■ EXERCISE DIRECTIONS:
Set each record down exactly, excluding all images.
───── SUPPLIED DATA ─────
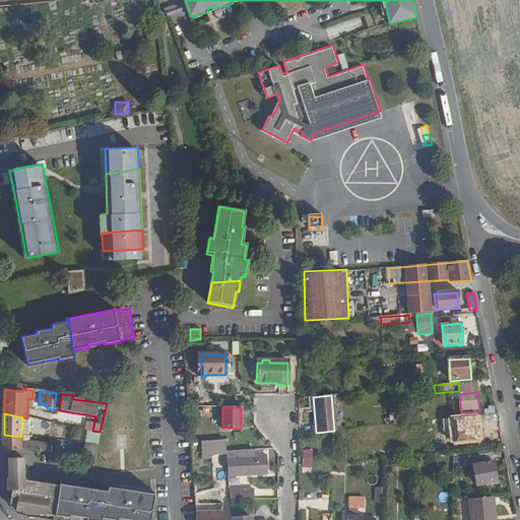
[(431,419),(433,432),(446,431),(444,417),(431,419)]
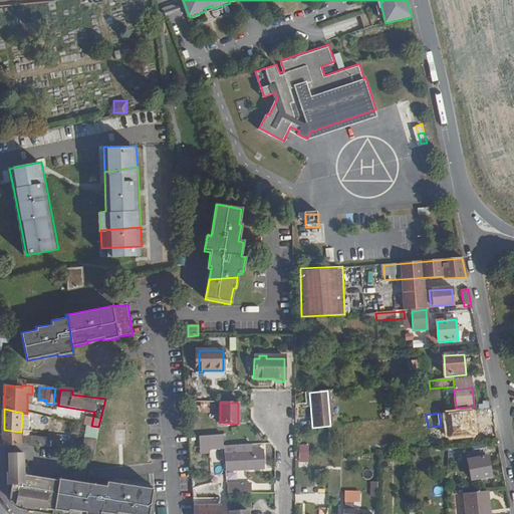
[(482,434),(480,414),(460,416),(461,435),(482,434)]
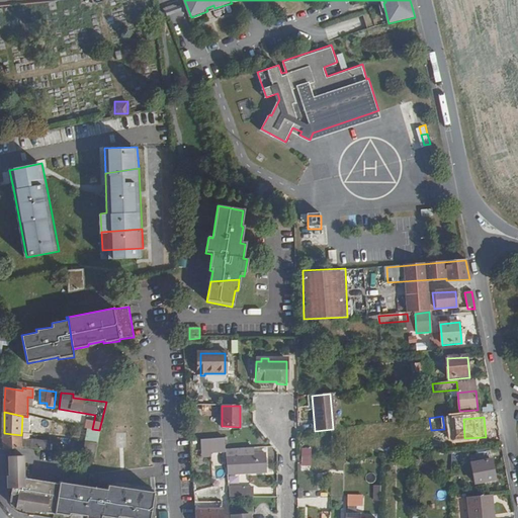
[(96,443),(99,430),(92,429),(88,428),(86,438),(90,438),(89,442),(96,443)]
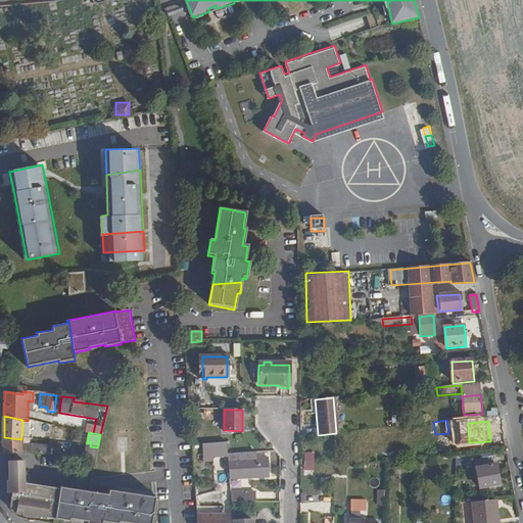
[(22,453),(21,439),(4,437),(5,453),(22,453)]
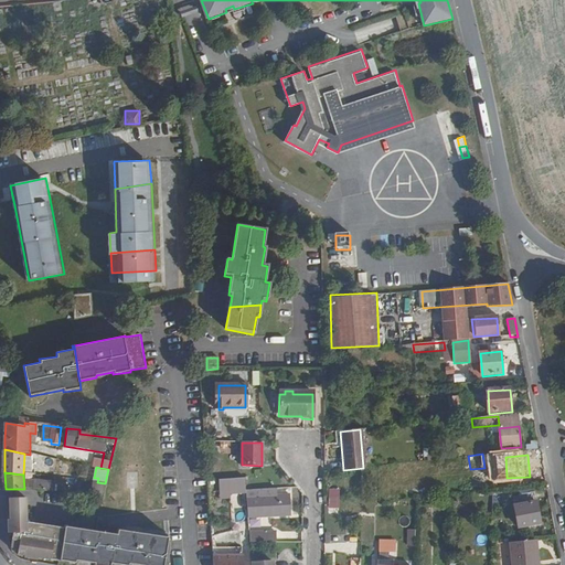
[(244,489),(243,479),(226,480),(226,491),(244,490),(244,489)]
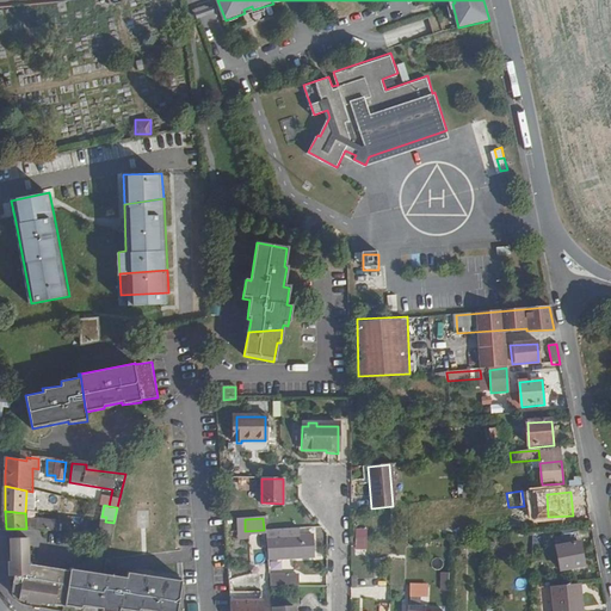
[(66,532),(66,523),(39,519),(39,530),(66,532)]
─────
■ ANSWER FOR THIS EXERCISE:
[(431,419),(433,432),(446,431),(444,417),(431,419)]
[(482,434),(480,414),(460,416),(461,435),(482,434)]
[(96,443),(99,430),(92,429),(88,428),(86,438),(90,438),(89,442),(96,443)]
[(22,453),(21,439),(4,437),(5,453),(22,453)]
[(244,489),(243,479),(226,480),(226,491),(244,490),(244,489)]
[(66,532),(66,523),(39,519),(39,530),(66,532)]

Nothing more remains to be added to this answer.